# [COLLECTED DATA]
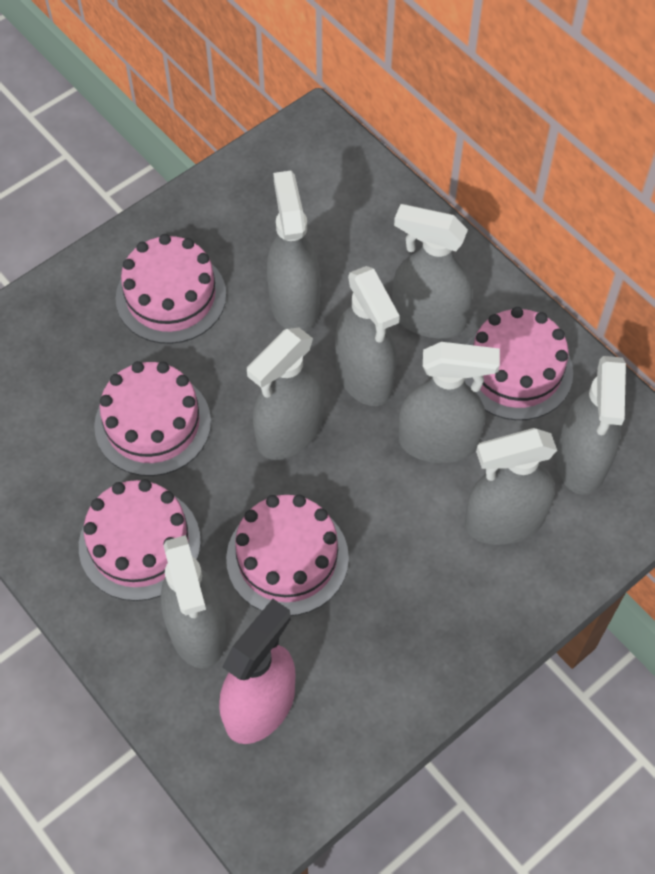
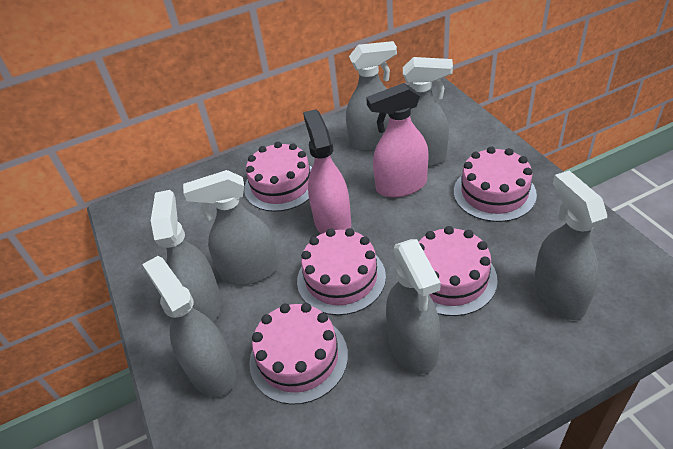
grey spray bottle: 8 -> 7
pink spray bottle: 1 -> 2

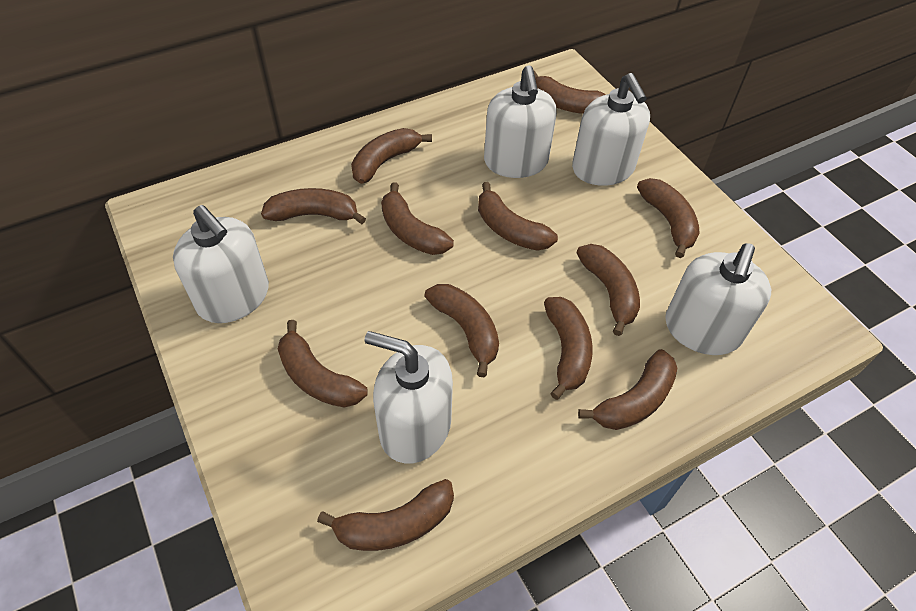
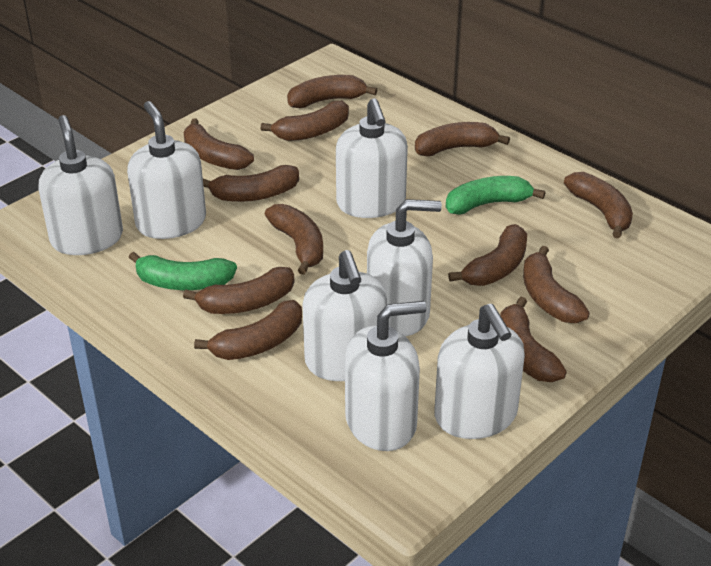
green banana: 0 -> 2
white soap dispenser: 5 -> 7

# [WORK ITEM]
When an image appears in the data, skip it and output the rest exactly.

# [TASK SOLUTION]
grey spray bottle: 8 -> 7
pink spray bottle: 1 -> 2

green banana: 0 -> 2
white soap dispenser: 5 -> 7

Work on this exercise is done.